→ Assignment: For each line of the data below that holds "STEPPER", copy the line.

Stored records
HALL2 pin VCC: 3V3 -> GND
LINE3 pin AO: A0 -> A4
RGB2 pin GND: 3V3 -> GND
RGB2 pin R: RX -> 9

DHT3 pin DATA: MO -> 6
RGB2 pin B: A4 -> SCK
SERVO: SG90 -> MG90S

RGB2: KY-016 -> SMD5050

---

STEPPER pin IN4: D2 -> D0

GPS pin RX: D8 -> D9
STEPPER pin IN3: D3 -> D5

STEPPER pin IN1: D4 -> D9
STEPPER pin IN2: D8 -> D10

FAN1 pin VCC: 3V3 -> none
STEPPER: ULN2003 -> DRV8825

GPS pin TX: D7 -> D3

==

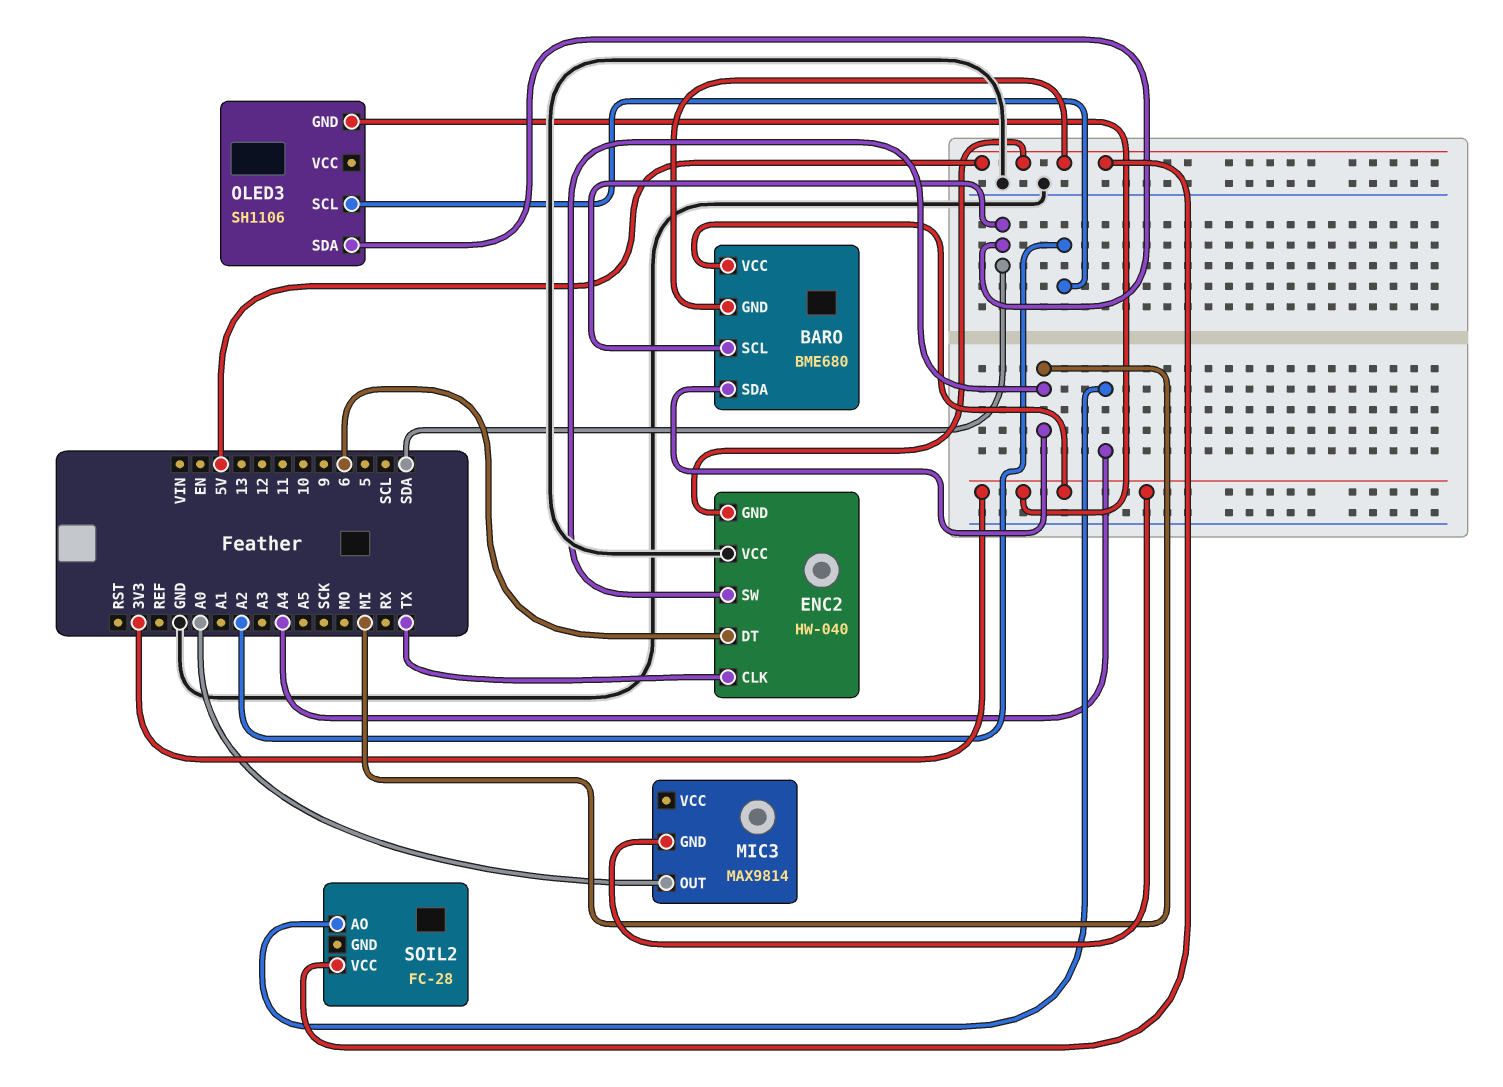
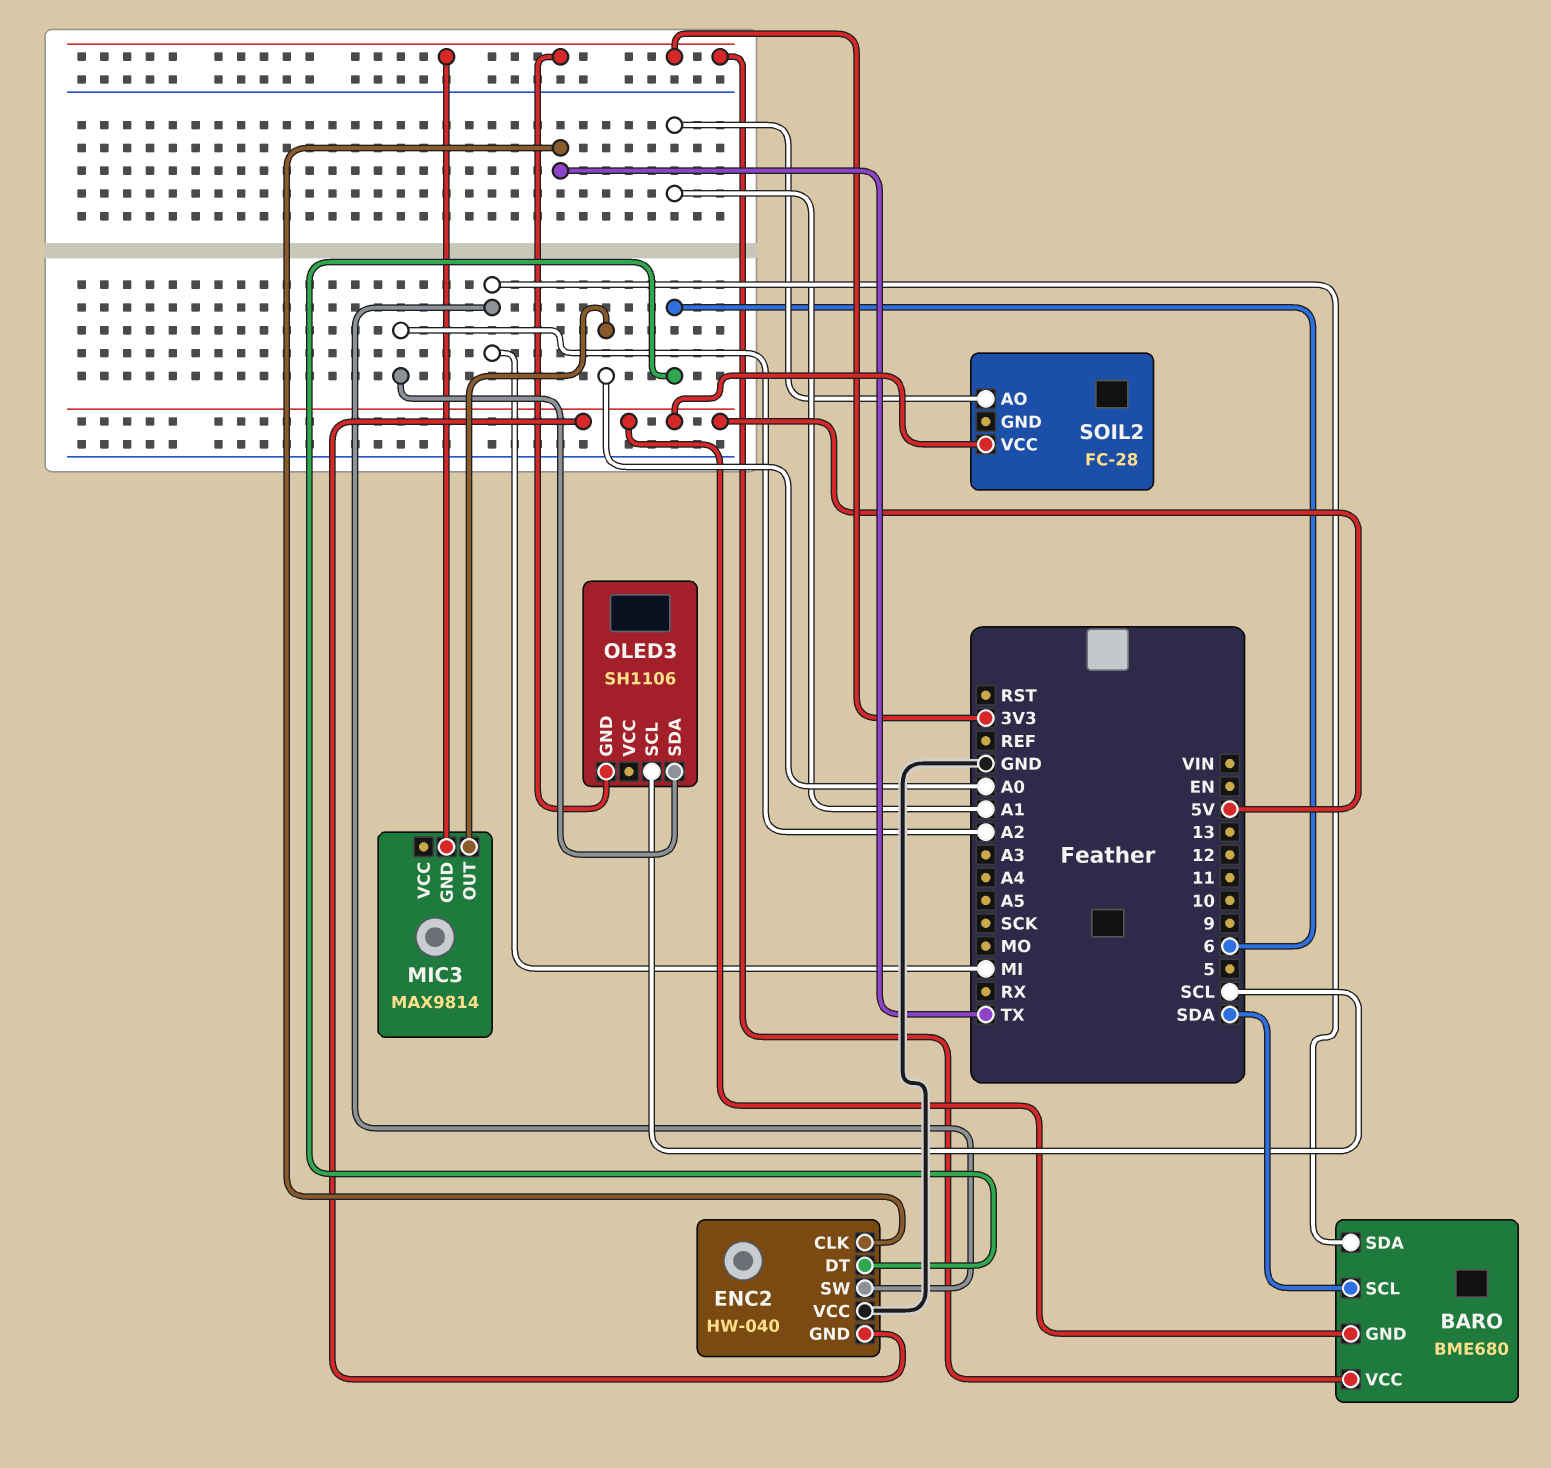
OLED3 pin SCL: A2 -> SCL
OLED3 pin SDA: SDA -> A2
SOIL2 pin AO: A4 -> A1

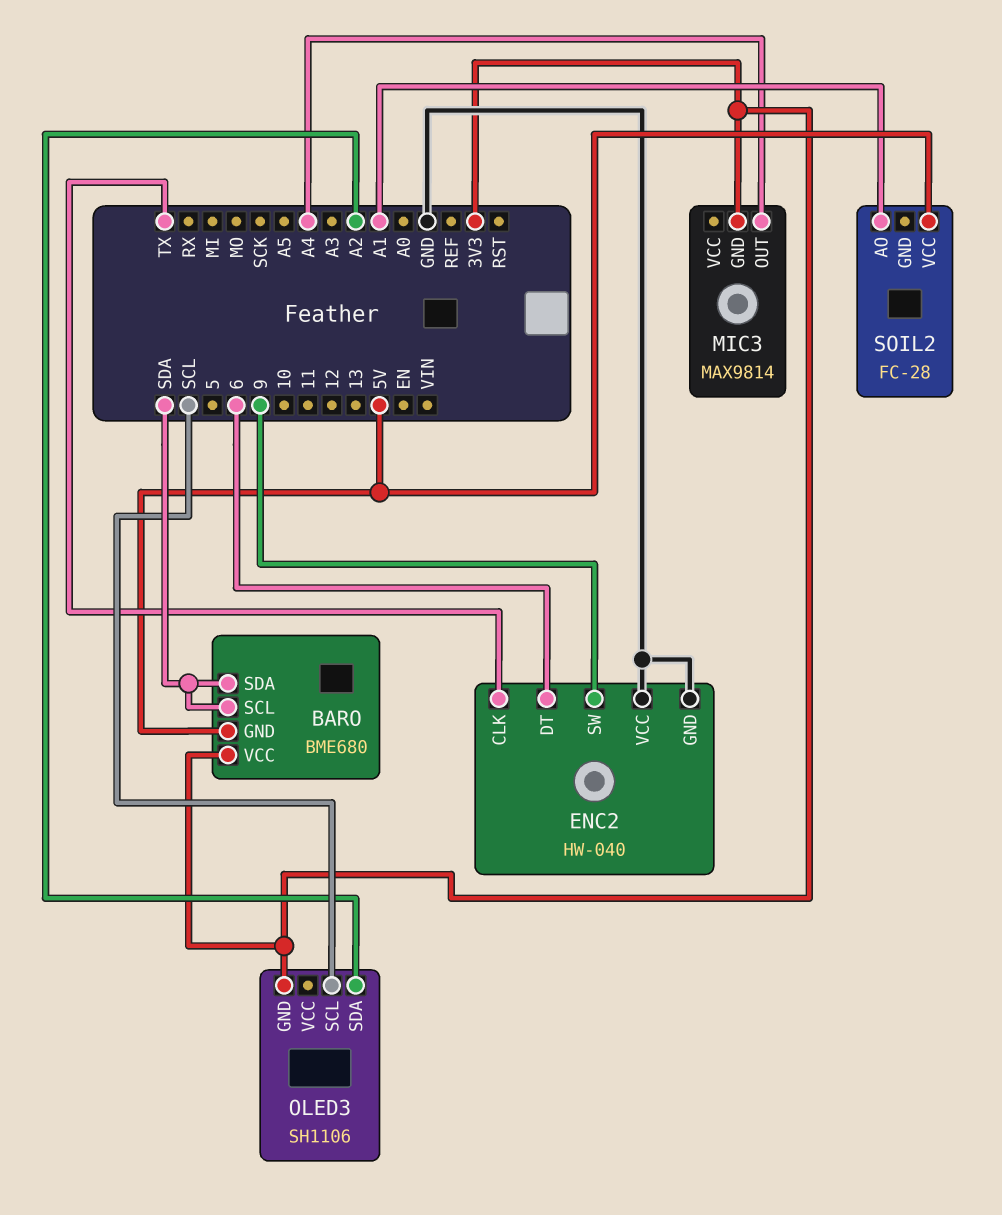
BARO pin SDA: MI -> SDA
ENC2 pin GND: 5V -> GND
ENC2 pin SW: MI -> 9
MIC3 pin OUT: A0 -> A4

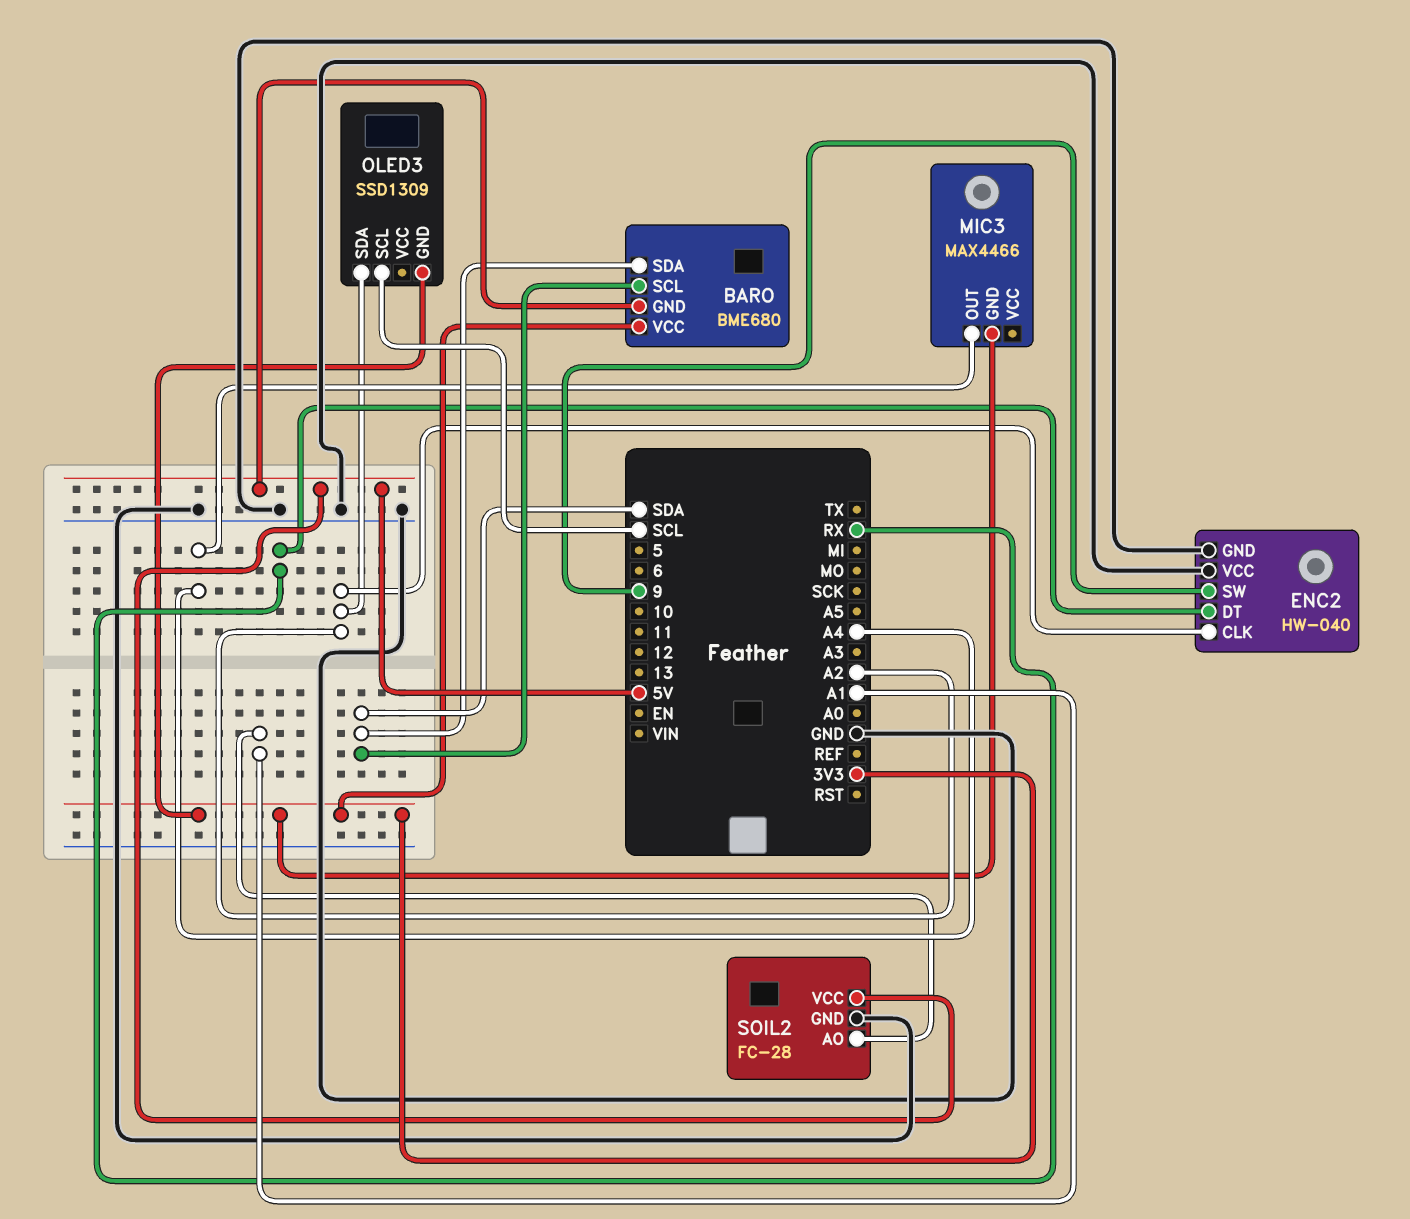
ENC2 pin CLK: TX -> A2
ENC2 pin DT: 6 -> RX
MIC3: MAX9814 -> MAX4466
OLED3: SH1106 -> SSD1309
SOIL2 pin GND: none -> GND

→ Task output:
STEPPER pin IN4: D2 -> D0
STEPPER pin IN3: D3 -> D5
STEPPER pin IN1: D4 -> D9
STEPPER pin IN2: D8 -> D10
STEPPER: ULN2003 -> DRV8825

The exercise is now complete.